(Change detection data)
+++

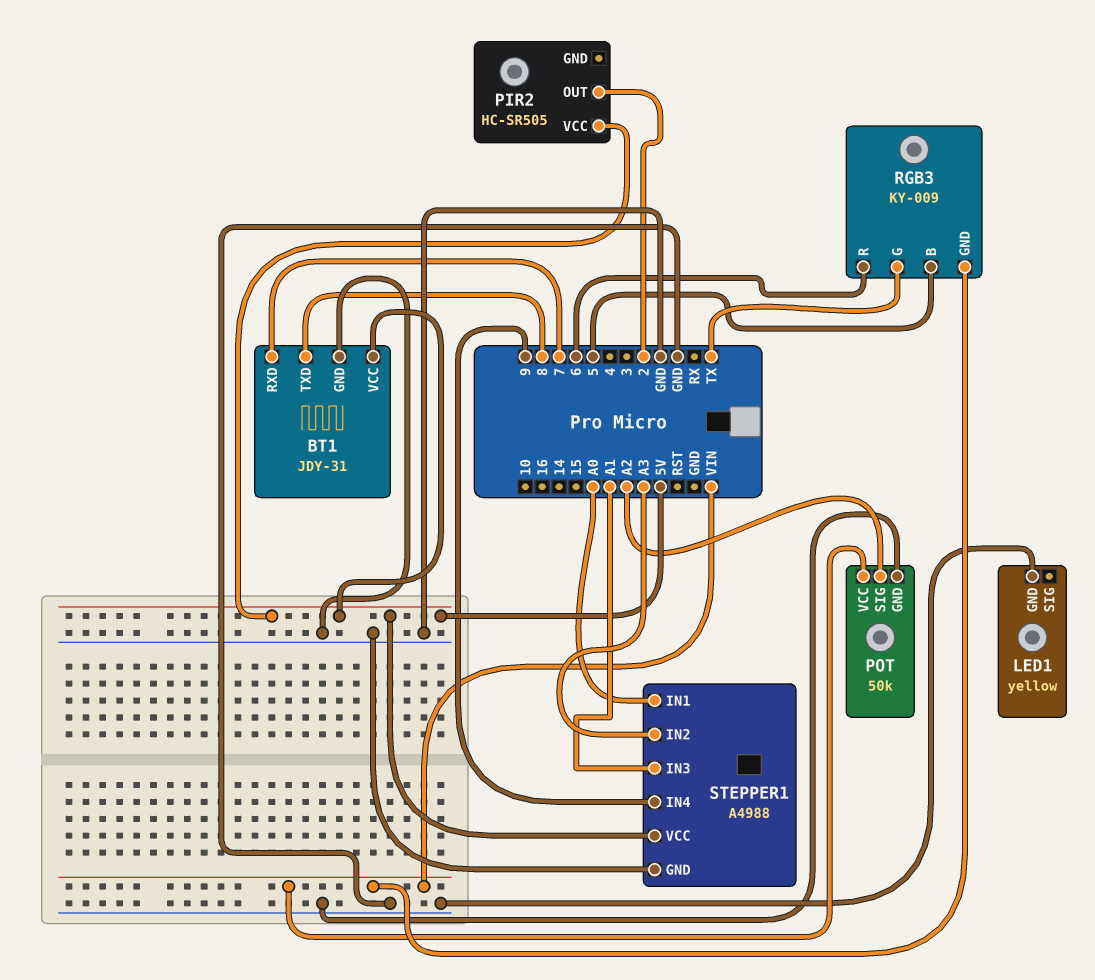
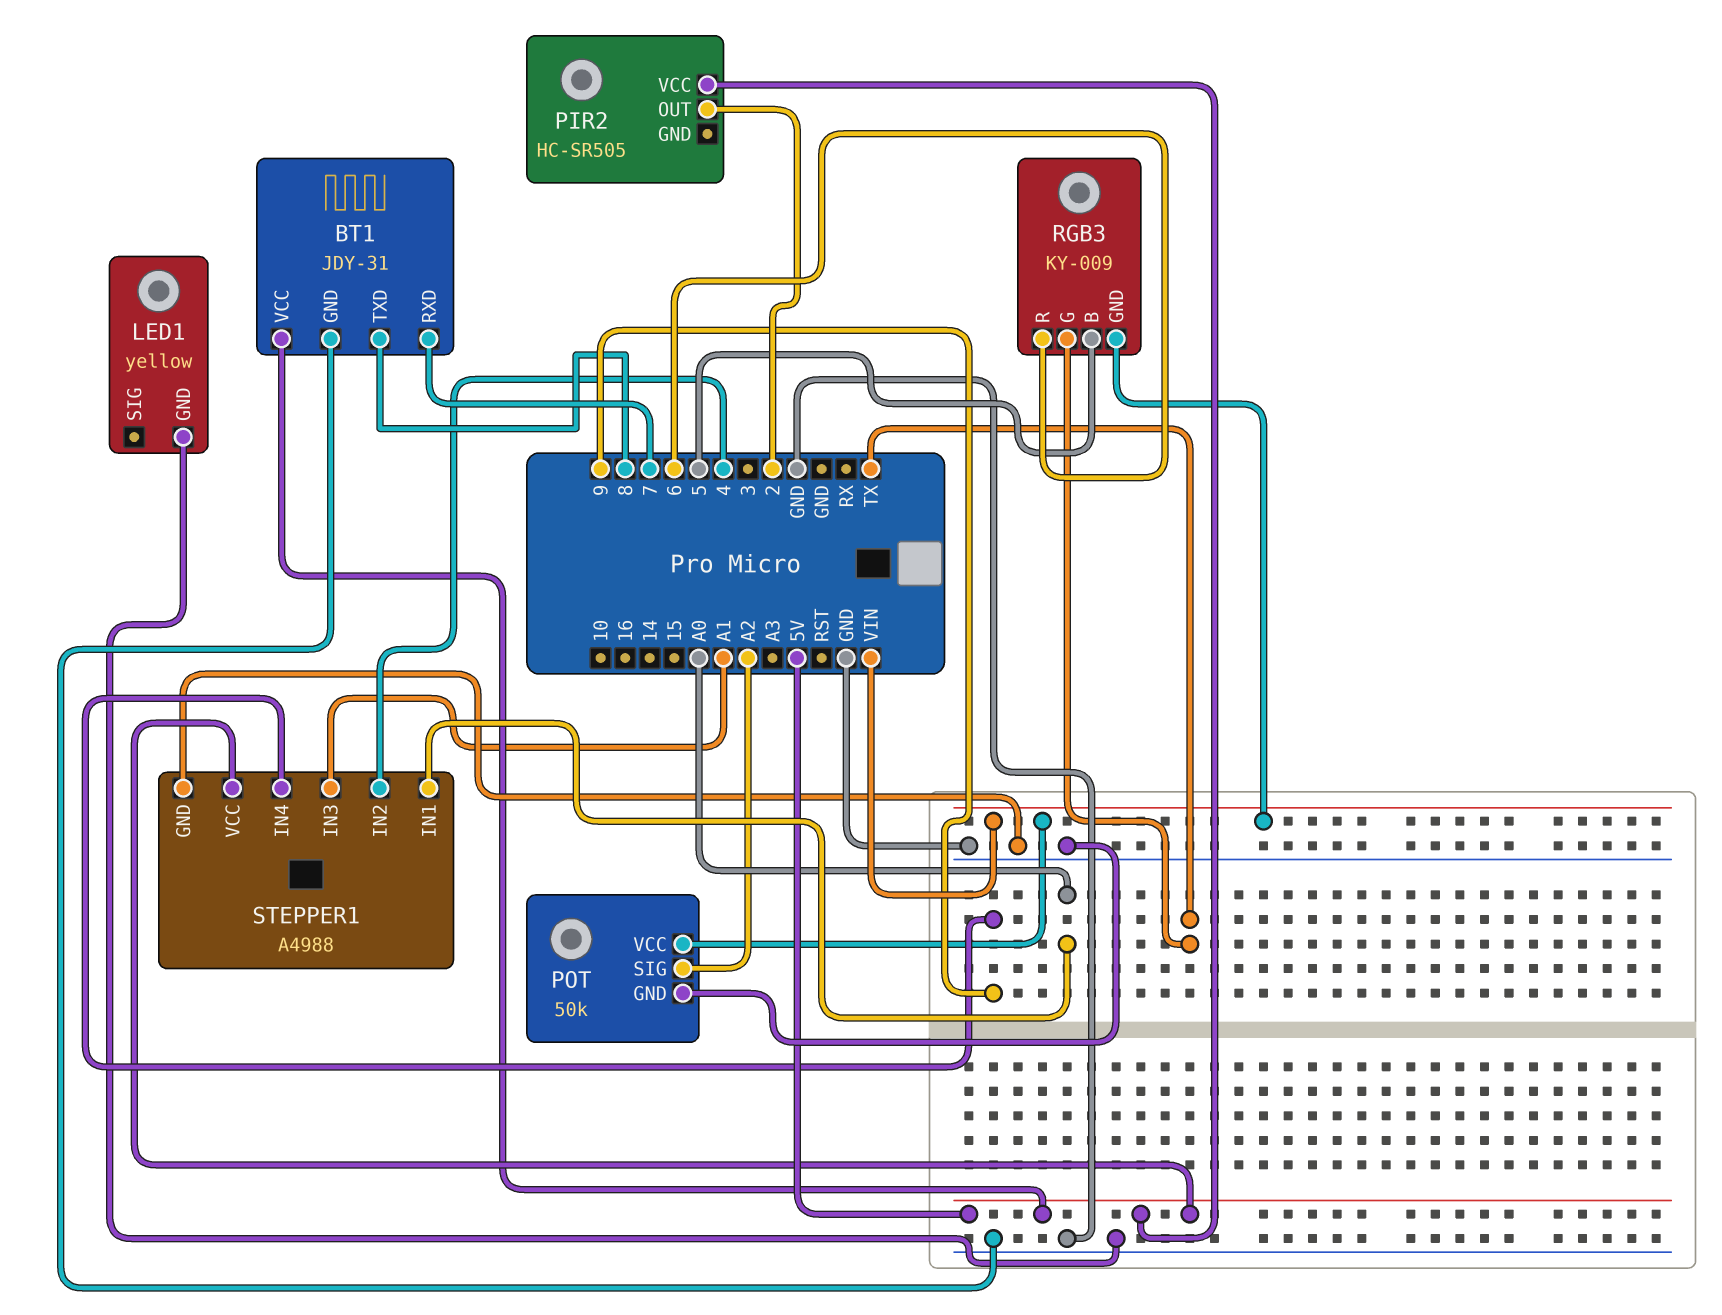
STEPPER1 pin IN2: A3 -> 4

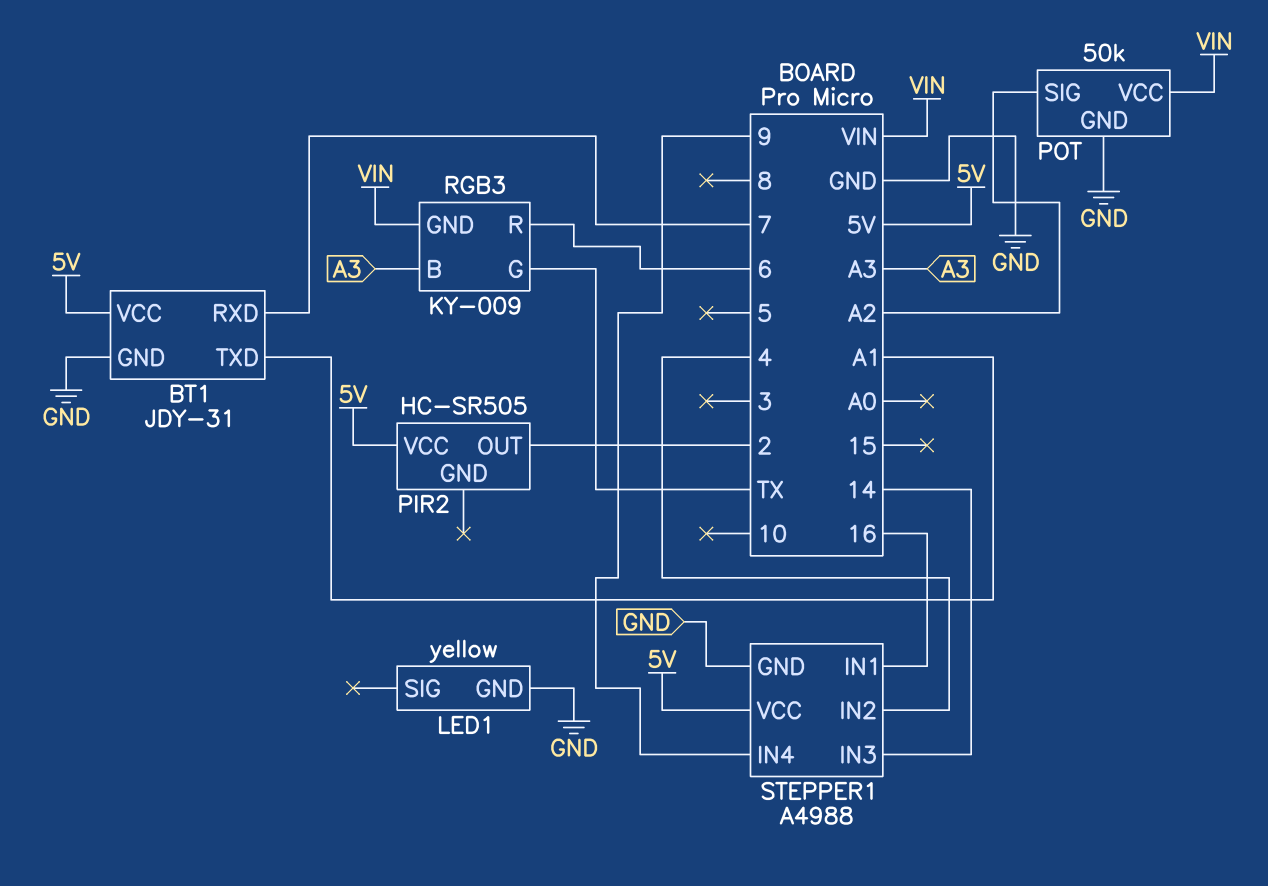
BT1 pin TXD: 8 -> A1
RGB3 pin B: 5 -> A3
STEPPER1 pin IN1: A0 -> 16
STEPPER1 pin IN3: A1 -> 14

+++

### PROBLEM REQUIREMENTS
Verbatim repeat, images removed: give each entry again exactly as it reads.

### TASK RESULT
STEPPER1 pin IN2: A3 -> 4

BT1 pin TXD: 8 -> A1
RGB3 pin B: 5 -> A3
STEPPER1 pin IN1: A0 -> 16
STEPPER1 pin IN3: A1 -> 14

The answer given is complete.